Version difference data
----

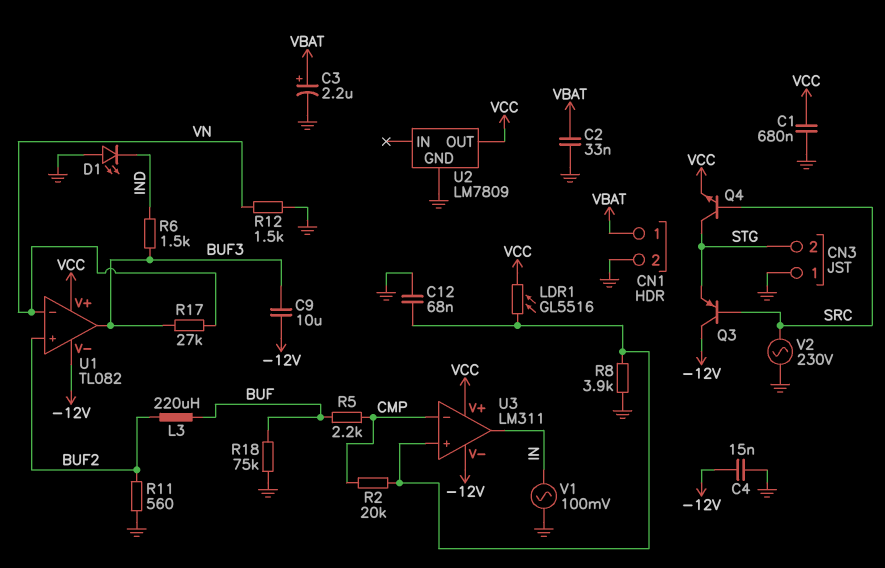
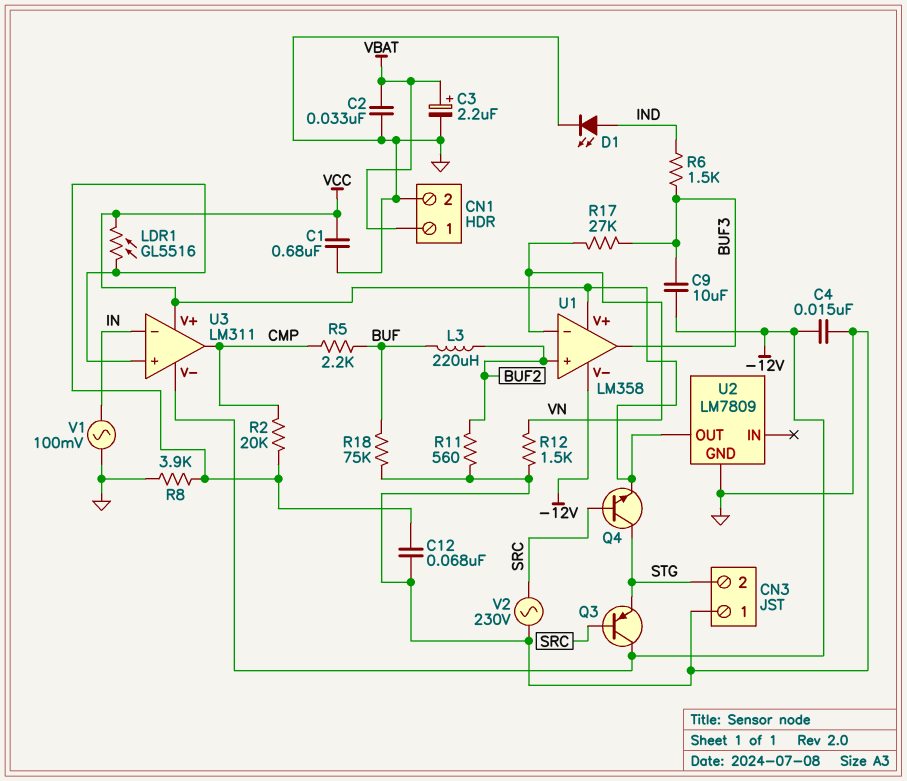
D1: LED (A GND, K IND) -> LED (A IND, K GND)
U1: TL082 -> LM358
U3 pin in-: CMP -> IN
U3 pin out: IN -> CMP

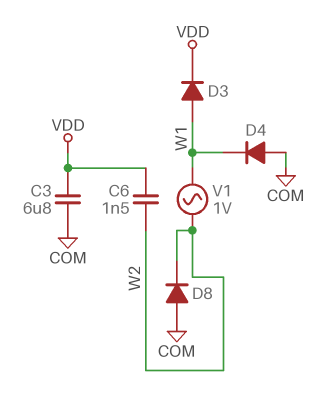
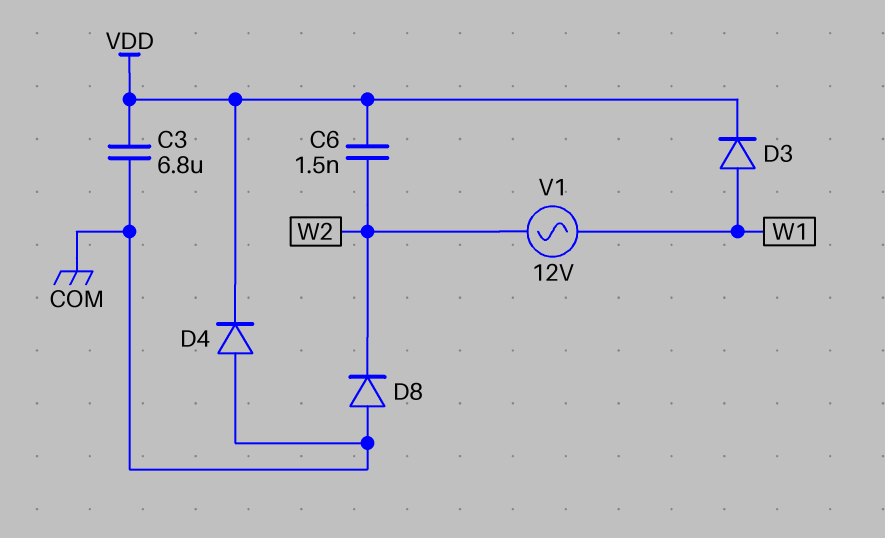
D4: diode (A COM, K W1) -> diode (A COM, K VDD)
V1: AC 1V (W1, W2) -> AC 12V (W1, W2)

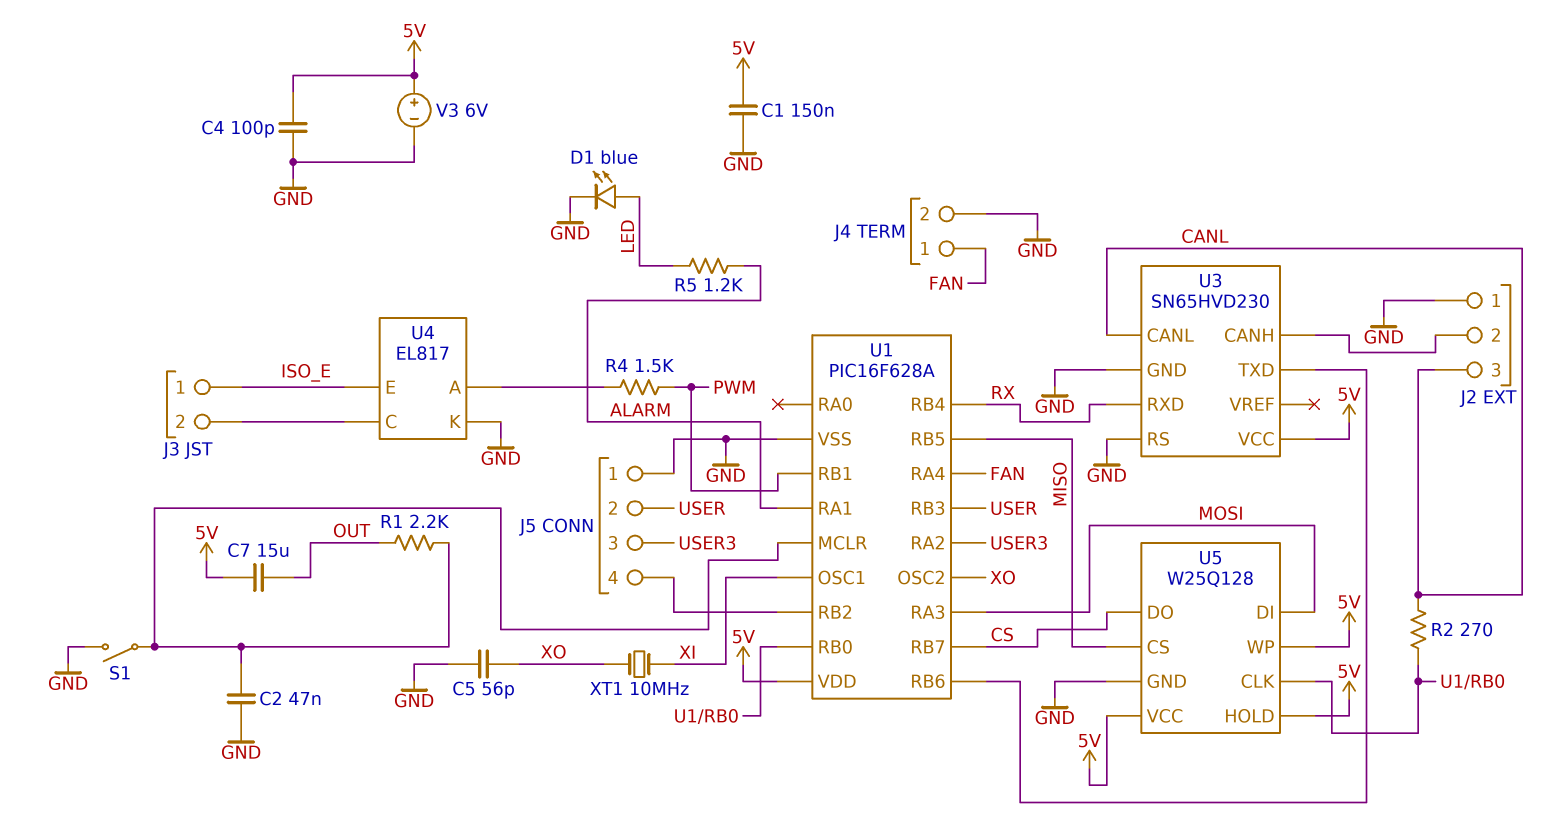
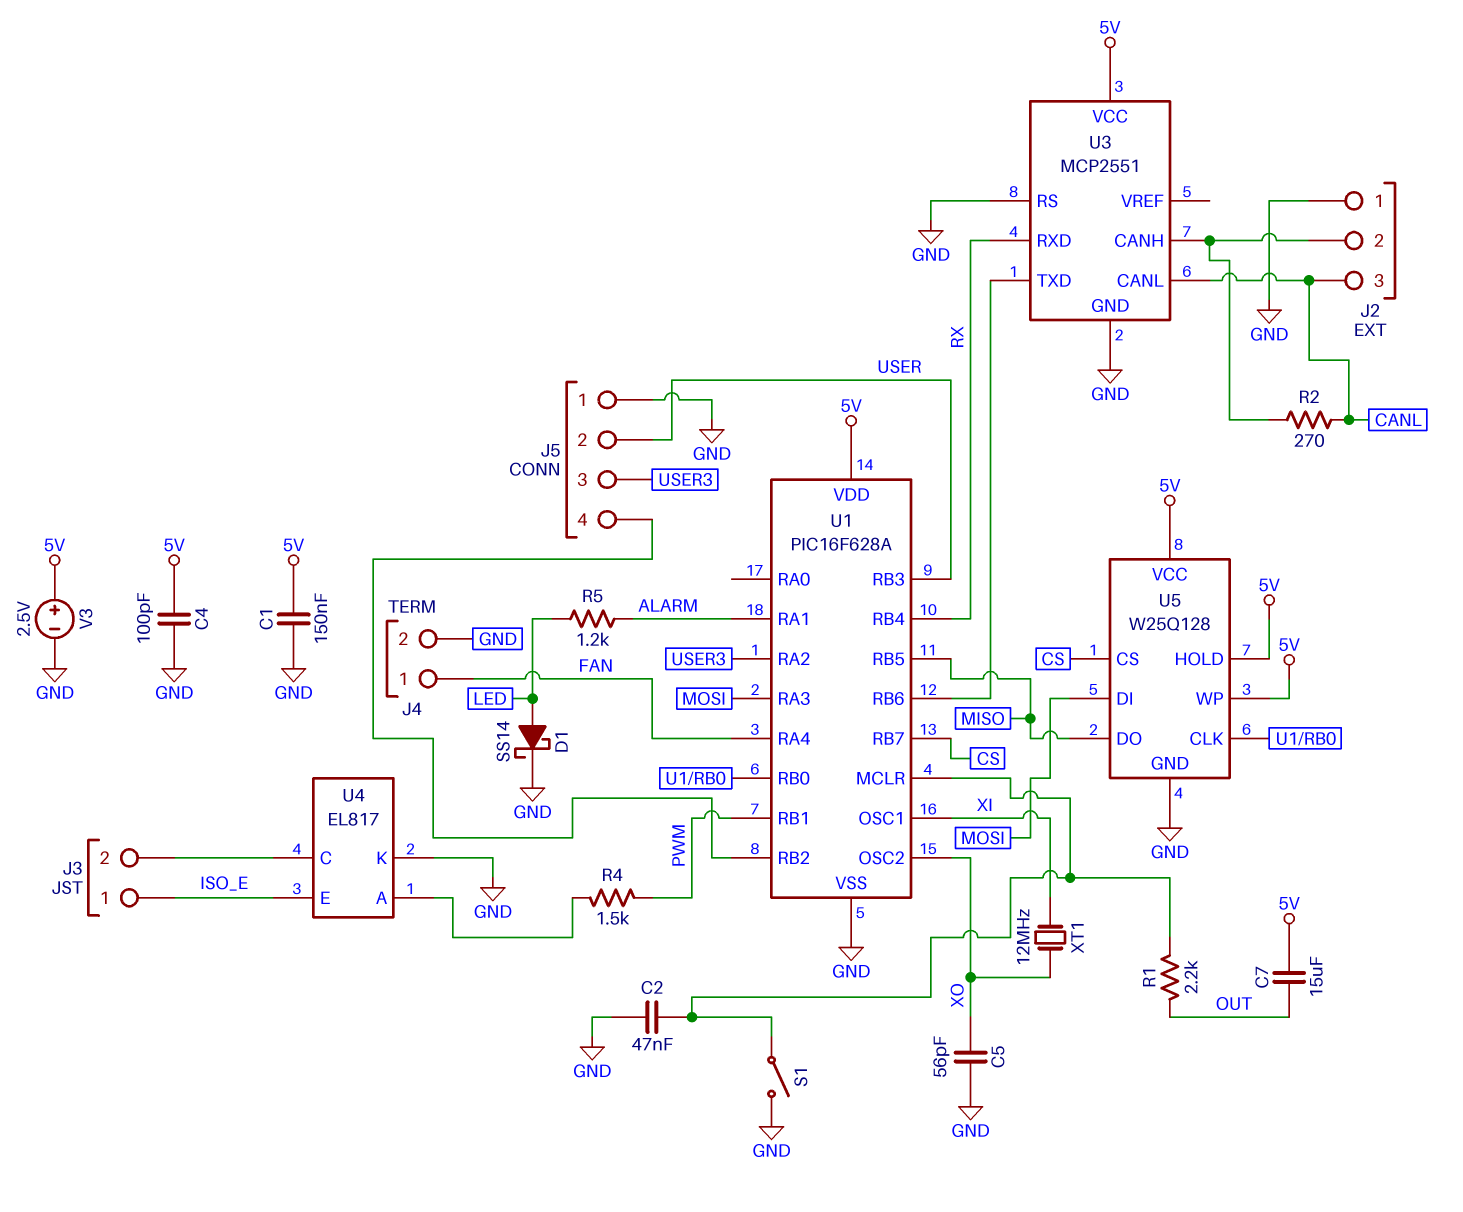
D1: LED blue (A LED, K GND) -> schottky SS14 (A LED, K GND)
R2: 270 (CANL, U1/RB0) -> 270 (CANL, J2/2)
U3: SN65HVD230 -> MCP2551
U5 pin CS: MISO -> CS
U5 pin DO: CS -> MISO
V3: 6V (plus 5V, minus GND) -> 2.5V (plus 5V, minus GND)
XT1: 10MHz (XI, XO) -> 12MHz (XI, XO)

----

* Assigned task *
I need the lines from the one holding "V1: AC 1V (W1, W2) -> AC 12V (W1, W2)" through the last line of the entries set down exactly, with every picture left out.

* Response for this exercise *
V1: AC 1V (W1, W2) -> AC 12V (W1, W2)

D1: LED blue (A LED, K GND) -> schottky SS14 (A LED, K GND)
R2: 270 (CANL, U1/RB0) -> 270 (CANL, J2/2)
U3: SN65HVD230 -> MCP2551
U5 pin CS: MISO -> CS
U5 pin DO: CS -> MISO
V3: 6V (plus 5V, minus GND) -> 2.5V (plus 5V, minus GND)
XT1: 10MHz (XI, XO) -> 12MHz (XI, XO)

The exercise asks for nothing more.